* **Work required**
Exclude images; transcribe the rest of the data exactly.

* **Supplied records**
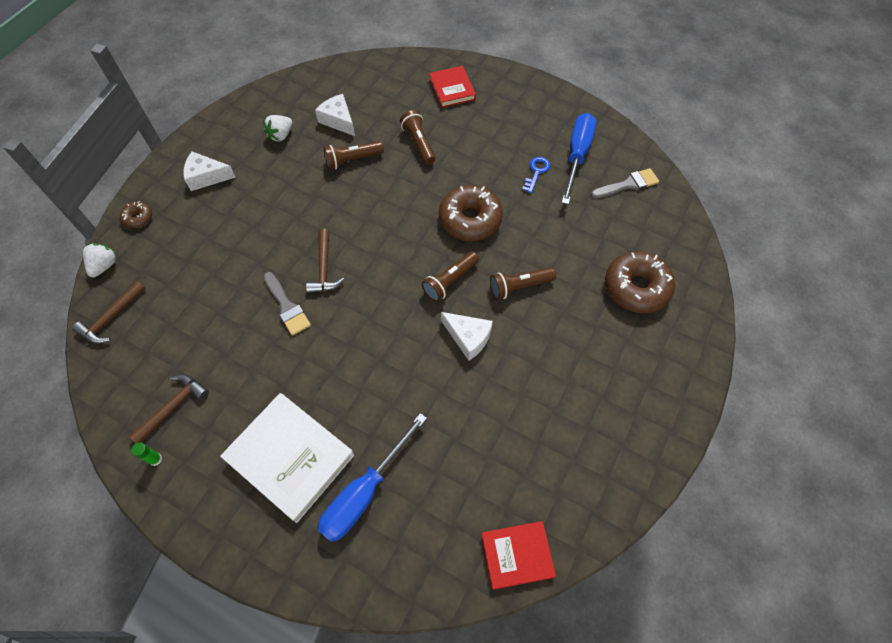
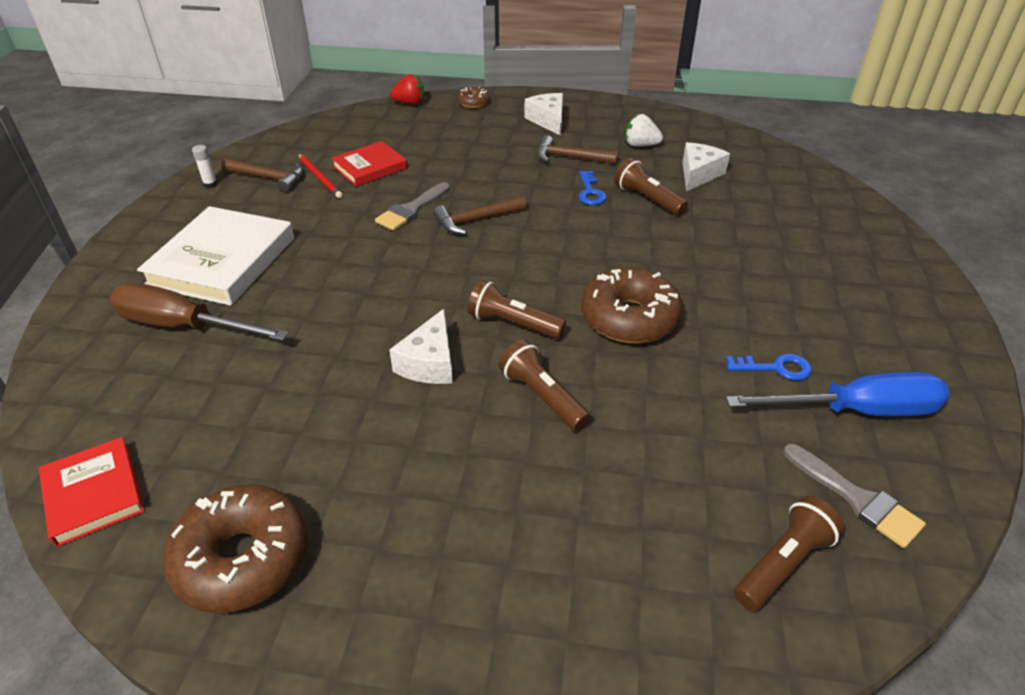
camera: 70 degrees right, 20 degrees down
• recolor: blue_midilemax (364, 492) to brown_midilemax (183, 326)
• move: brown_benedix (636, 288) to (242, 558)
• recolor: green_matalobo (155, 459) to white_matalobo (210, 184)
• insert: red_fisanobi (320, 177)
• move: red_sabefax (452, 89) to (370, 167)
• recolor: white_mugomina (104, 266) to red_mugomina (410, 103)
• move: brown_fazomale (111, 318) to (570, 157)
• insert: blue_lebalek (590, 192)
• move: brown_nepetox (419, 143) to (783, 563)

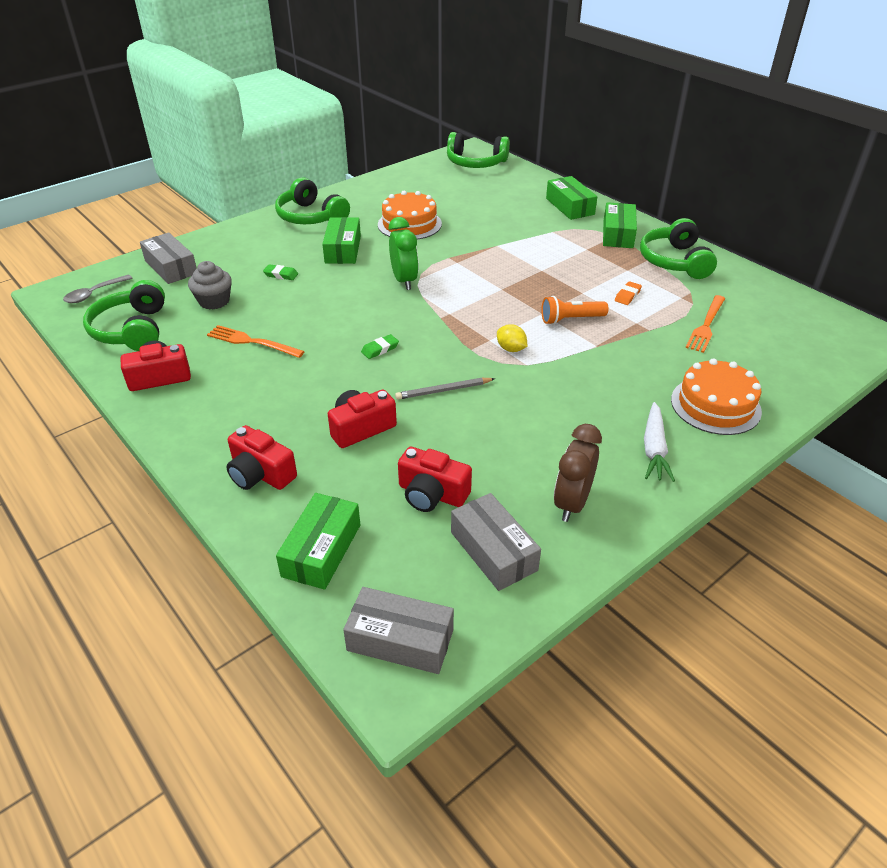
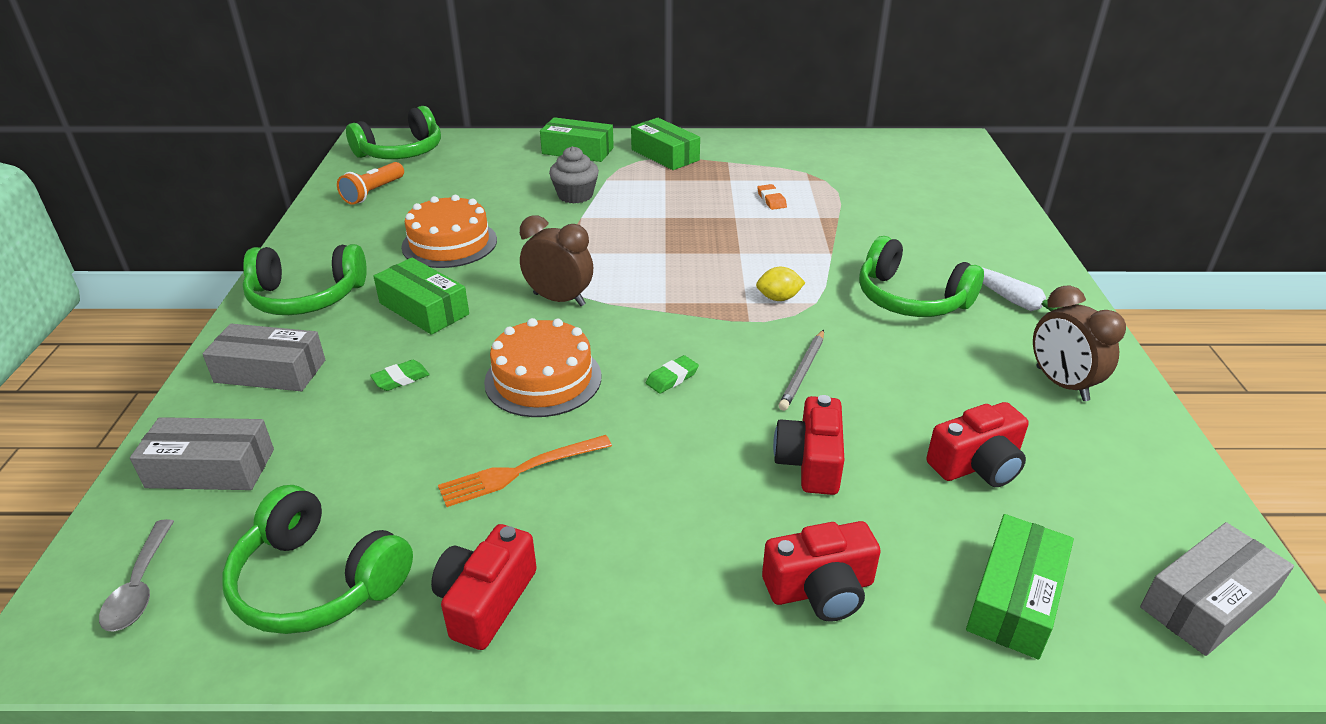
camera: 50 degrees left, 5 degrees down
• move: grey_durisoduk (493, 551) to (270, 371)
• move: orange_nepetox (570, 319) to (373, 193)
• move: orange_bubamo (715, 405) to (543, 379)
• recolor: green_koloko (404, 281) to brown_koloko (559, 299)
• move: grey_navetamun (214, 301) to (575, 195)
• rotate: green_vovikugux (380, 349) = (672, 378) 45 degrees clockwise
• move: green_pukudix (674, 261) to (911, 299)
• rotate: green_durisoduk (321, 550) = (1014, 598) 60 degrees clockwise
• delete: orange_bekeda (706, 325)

* **Answer section**
camera: 70 degrees right, 20 degrees down
• recolor: blue_midilemax (364, 492) to brown_midilemax (183, 326)
• move: brown_benedix (636, 288) to (242, 558)
• recolor: green_matalobo (155, 459) to white_matalobo (210, 184)
• insert: red_fisanobi (320, 177)
• move: red_sabefax (452, 89) to (370, 167)
• recolor: white_mugomina (104, 266) to red_mugomina (410, 103)
• move: brown_fazomale (111, 318) to (570, 157)
• insert: blue_lebalek (590, 192)
• move: brown_nepetox (419, 143) to (783, 563)

camera: 50 degrees left, 5 degrees down
• move: grey_durisoduk (493, 551) to (270, 371)
• move: orange_nepetox (570, 319) to (373, 193)
• move: orange_bubamo (715, 405) to (543, 379)
• recolor: green_koloko (404, 281) to brown_koloko (559, 299)
• move: grey_navetamun (214, 301) to (575, 195)
• rotate: green_vovikugux (380, 349) = (672, 378) 45 degrees clockwise
• move: green_pukudix (674, 261) to (911, 299)
• rotate: green_durisoduk (321, 550) = (1014, 598) 60 degrees clockwise
• delete: orange_bekeda (706, 325)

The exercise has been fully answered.